-- Data records follows --

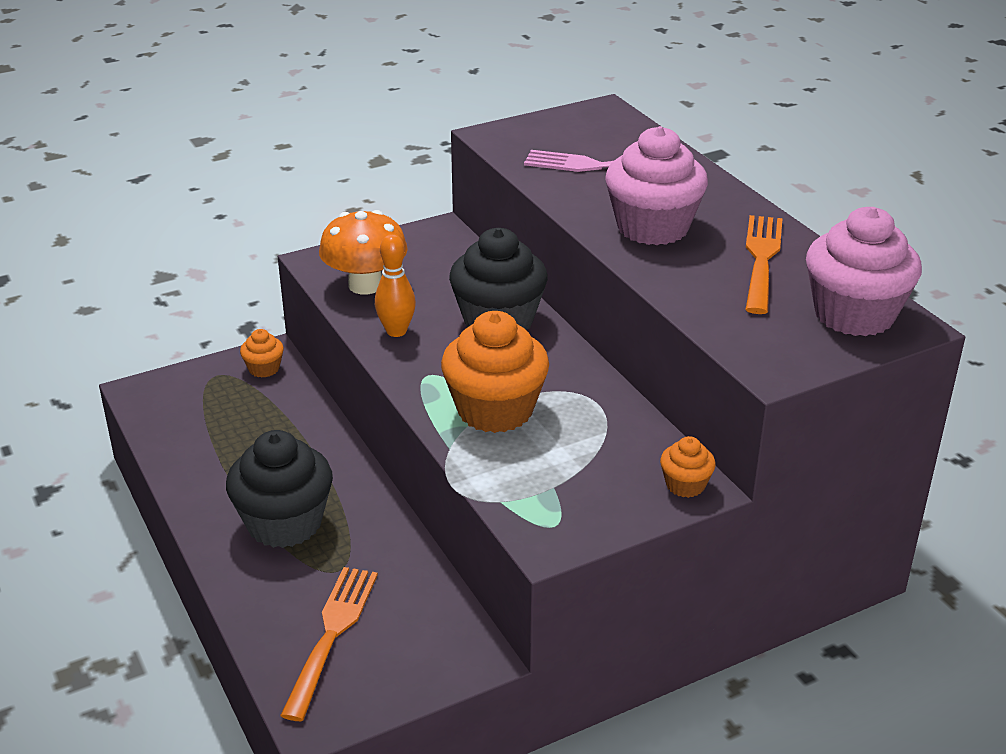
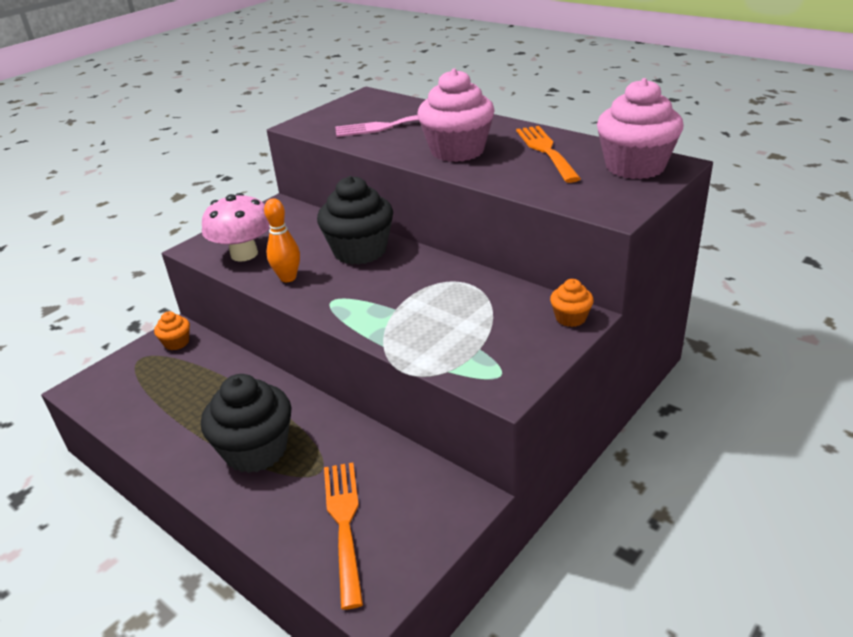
camera: 20 degrees left, 0 degrees up
orange mushroom [319,210,408,294] -> pink mushroom [202,193,270,262]
orange cupcake [441,311,549,433] -> none

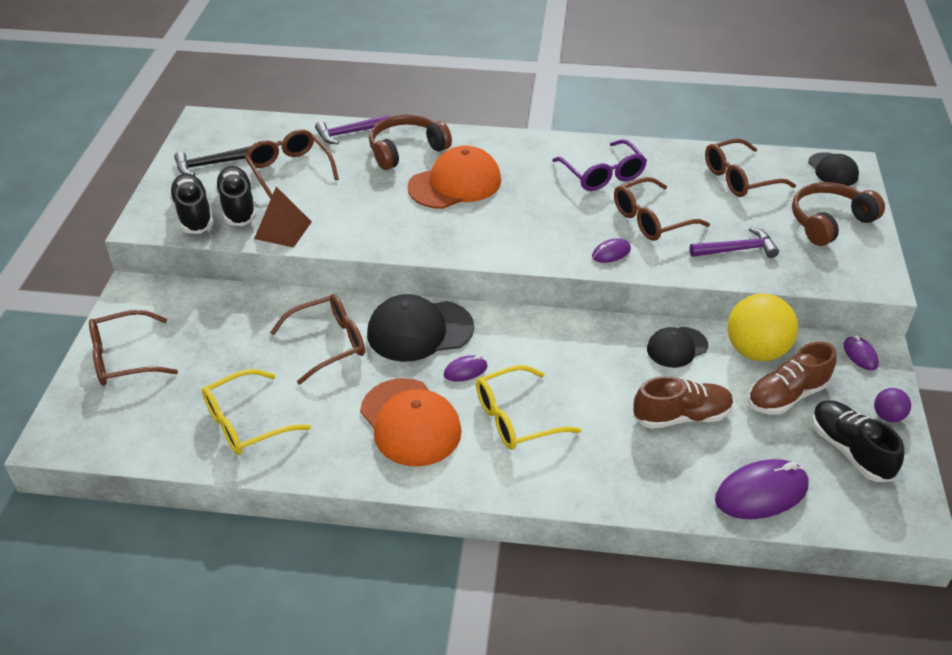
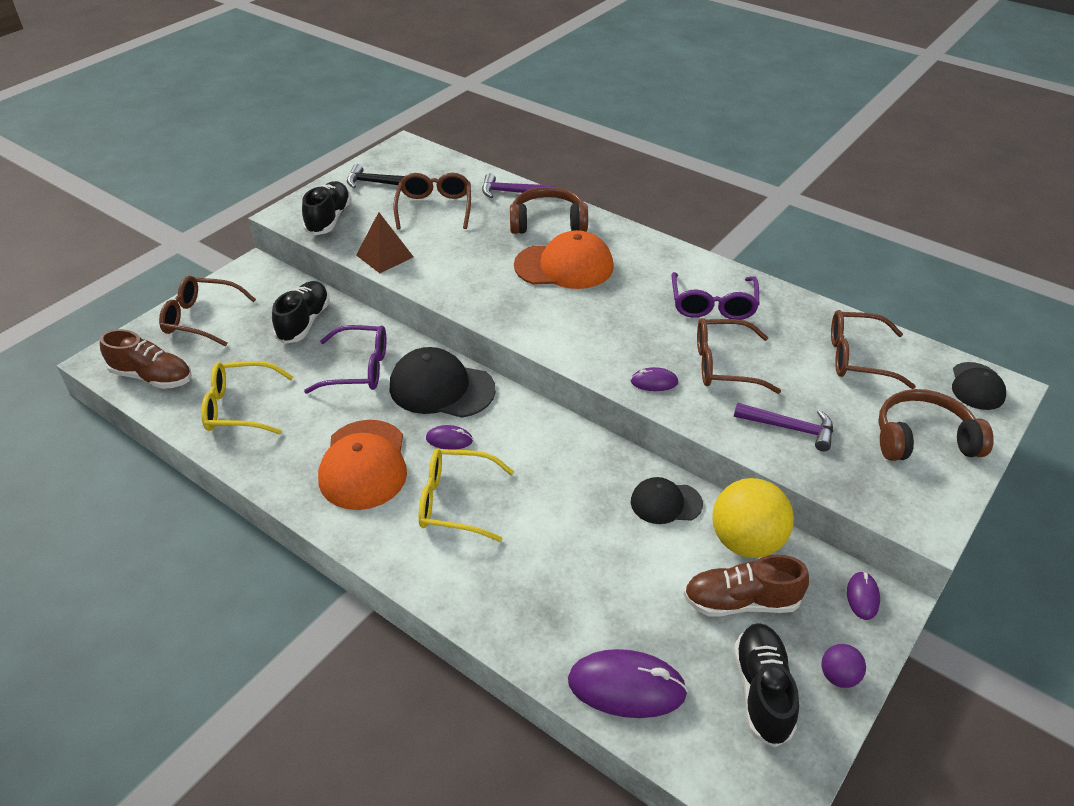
camera: 30 degrees right, 0 degrees up
black shoe [215,166,257,226] -> black shoe moved to [272,281,330,344]
brown glasses [270,294,365,385] -> purple glasses [304,325,386,394]
brown shoe [633,376,734,429] -> brown shoe moved to [100,329,192,389]

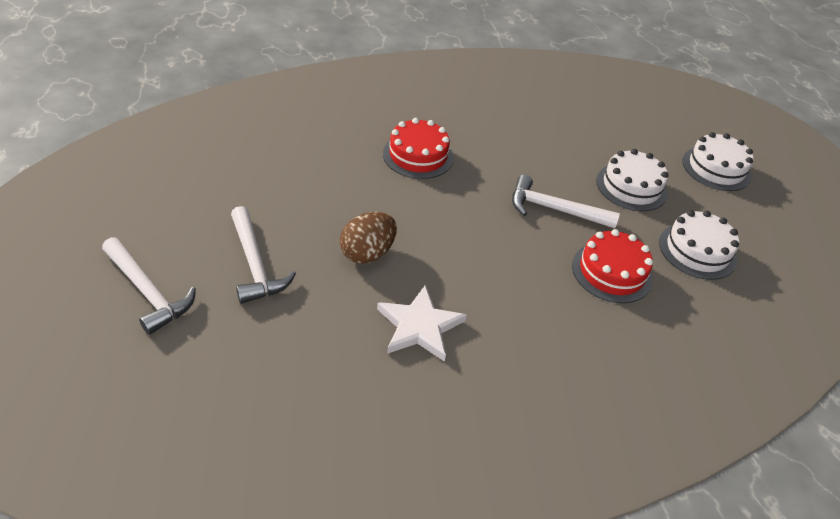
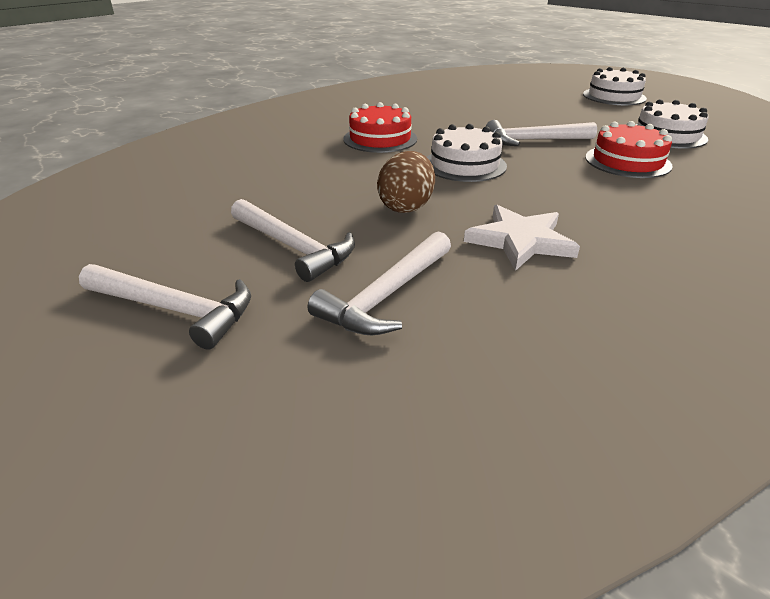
camera: 20 degrees left, 10 degrees down
white cake [596,149,668,211] -> white cake moved to [427,124,507,182]
none -> white hammer [308,231,451,336]

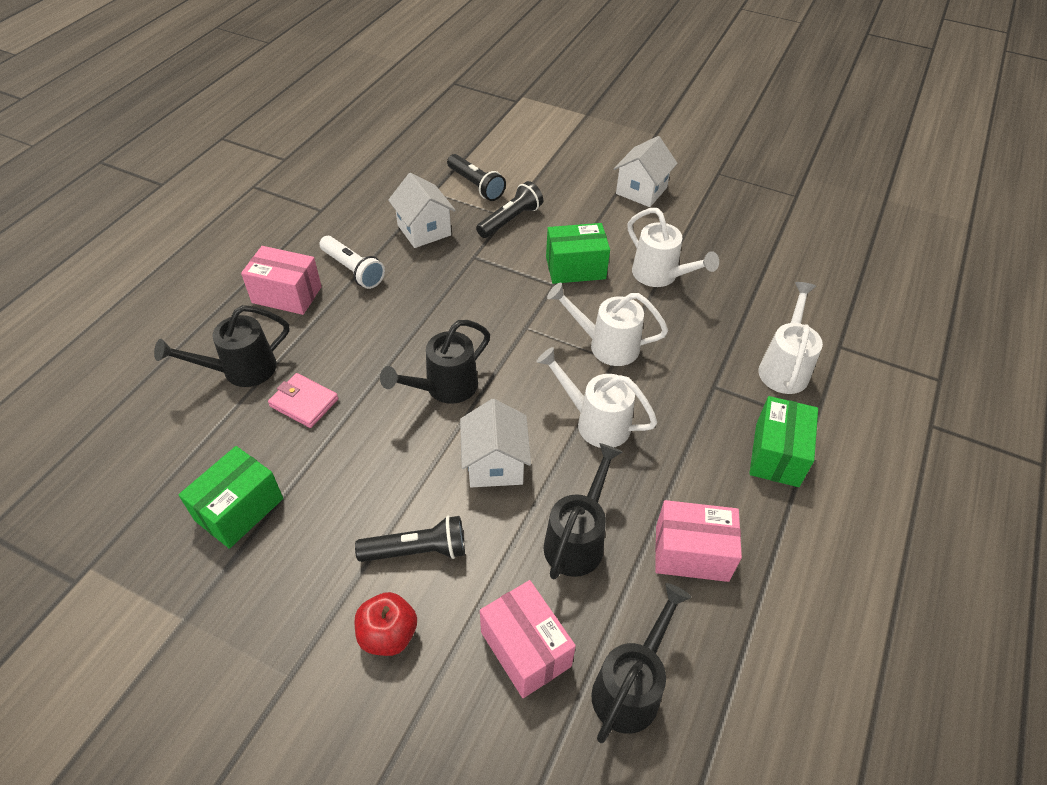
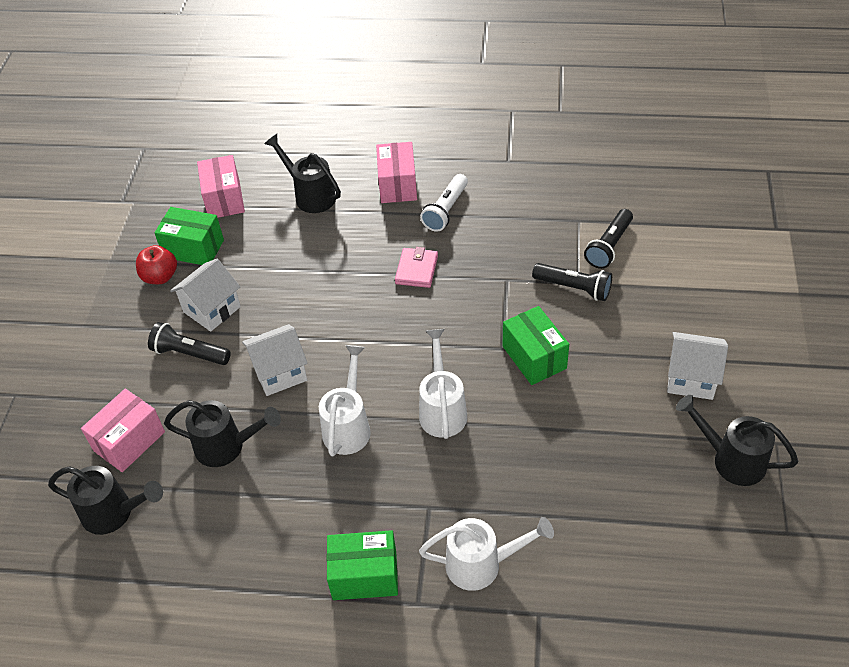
camera: 75 degrees right, 0 degrees up
pink wallet [268,373,338,428] -> pink wallet moved to [395,247,438,288]
black flashlight [355,516,465,562] -> black flashlight turned 135 degrees clockwise [148,322,231,365]
red apple [355,592,417,656] -> red apple moved to [136,245,177,284]
black watering can [380,320,490,404] -> black watering can moved to [676,395,799,486]
white house [388,173,456,248] -> white house moved to [170,259,241,332]
white watering can [628,208,719,287] -> none
pink box [655,500,742,582] -> pink box moved to [197,155,245,218]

-- Data records concluded --

What is expected
Without any of the pictures, repeat the entries above word for word.

Output of the exercise
camera: 20 degrees left, 0 degrees up
orange mushroom [319,210,408,294] -> pink mushroom [202,193,270,262]
orange cupcake [441,311,549,433] -> none

camera: 30 degrees right, 0 degrees up
black shoe [215,166,257,226] -> black shoe moved to [272,281,330,344]
brown glasses [270,294,365,385] -> purple glasses [304,325,386,394]
brown shoe [633,376,734,429] -> brown shoe moved to [100,329,192,389]

camera: 20 degrees left, 10 degrees down
white cake [596,149,668,211] -> white cake moved to [427,124,507,182]
none -> white hammer [308,231,451,336]

camera: 75 degrees right, 0 degrees up
pink wallet [268,373,338,428] -> pink wallet moved to [395,247,438,288]
black flashlight [355,516,465,562] -> black flashlight turned 135 degrees clockwise [148,322,231,365]
red apple [355,592,417,656] -> red apple moved to [136,245,177,284]
black watering can [380,320,490,404] -> black watering can moved to [676,395,799,486]
white house [388,173,456,248] -> white house moved to [170,259,241,332]
white watering can [628,208,719,287] -> none
pink box [655,500,742,582] -> pink box moved to [197,155,245,218]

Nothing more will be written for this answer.